Exercise brief: All the data should be repeated exactly. Any image in it is left out.

(Segmentation data)
# # # #
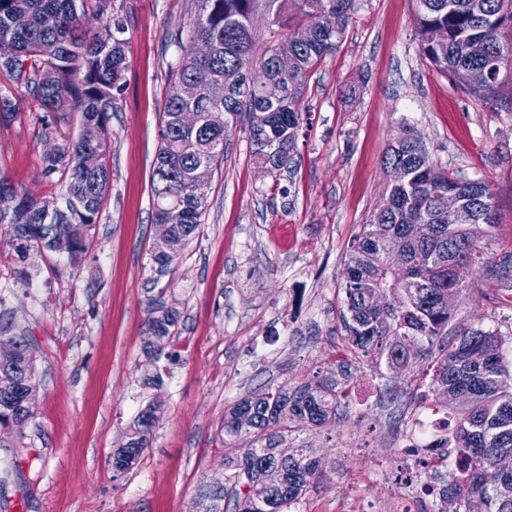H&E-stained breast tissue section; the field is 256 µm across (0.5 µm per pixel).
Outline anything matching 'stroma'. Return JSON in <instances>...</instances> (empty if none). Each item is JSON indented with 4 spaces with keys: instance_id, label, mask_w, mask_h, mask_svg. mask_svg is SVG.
Returning <instances> with one entry per match:
<instances>
[{
    "instance_id": "stroma-1",
    "label": "stroma",
    "mask_w": 512,
    "mask_h": 512,
    "mask_svg": "<svg viewBox=\"0 0 512 512\" xmlns=\"http://www.w3.org/2000/svg\"><path fill=\"white\" fill-rule=\"evenodd\" d=\"M196 9L195 0L111 2L131 51L87 262L19 260L0 227V323L29 340L37 380L28 421L0 430V512H193L201 491L234 482L219 433L225 410L266 383L294 388L316 375L350 389L349 412L331 427L297 424L292 445L313 448L325 478L292 512L378 506L399 490L393 435L430 369L422 361L393 376L345 340L348 245L382 199L388 143L413 130L436 166L488 181L498 213L491 257L512 255V69L491 99L466 95L421 55L415 0H354L337 50L310 80L312 123L291 169L259 168L243 127L232 129L199 236L157 272L151 177L178 53L171 36ZM351 87L360 90L352 100ZM80 129L74 112L46 131L27 100L0 123V172L58 200L42 157ZM464 281L454 323L512 332V287L486 271ZM155 298L180 313L177 336L158 350L145 333ZM152 400L161 410L148 447L114 475L113 449Z\"/></svg>"
}]
</instances>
# # # #
Response to the task:
H&E-stained breast tissue section; the field is 256 µm across (0.5 µm per pixel).
Outline anything matching 'stroma'. Return JSON in <instances>...</instances> (empty if none). Each item is JSON indented with 4 spaces with keys: instance_id, label, mask_w, mask_h, mask_svg. mask_svg is SVG.
Returning <instances> with one entry per match:
<instances>
[{
    "instance_id": "stroma-1",
    "label": "stroma",
    "mask_w": 512,
    "mask_h": 512,
    "mask_svg": "<svg viewBox=\"0 0 512 512\" xmlns=\"http://www.w3.org/2000/svg\"><path fill=\"white\" fill-rule=\"evenodd\" d=\"M196 9L195 0L111 2L131 51L87 262L19 260L0 227V323L29 340L37 380L28 421L0 430V512H193L201 491L234 482L219 433L225 410L266 383L294 388L316 375L350 389L349 412L331 427L297 424L292 445L313 448L325 478L292 512L378 506L399 490L393 435L430 369L422 361L393 376L345 340L348 245L382 199L388 143L413 130L436 166L488 181L498 213L491 257L512 255V69L491 99L466 95L421 55L415 0H354L337 50L310 80L312 123L291 169L259 168L243 127L232 129L199 236L157 272L151 177L178 53L171 36ZM351 87L360 90L352 100ZM80 129L74 112L46 131L27 100L0 123V172L58 200L42 157ZM464 281L454 323L512 332V287L486 271ZM155 298L180 313L177 336L158 350L145 333ZM152 400L161 410L148 447L114 475L113 449Z\"/></svg>"
}]
</instances>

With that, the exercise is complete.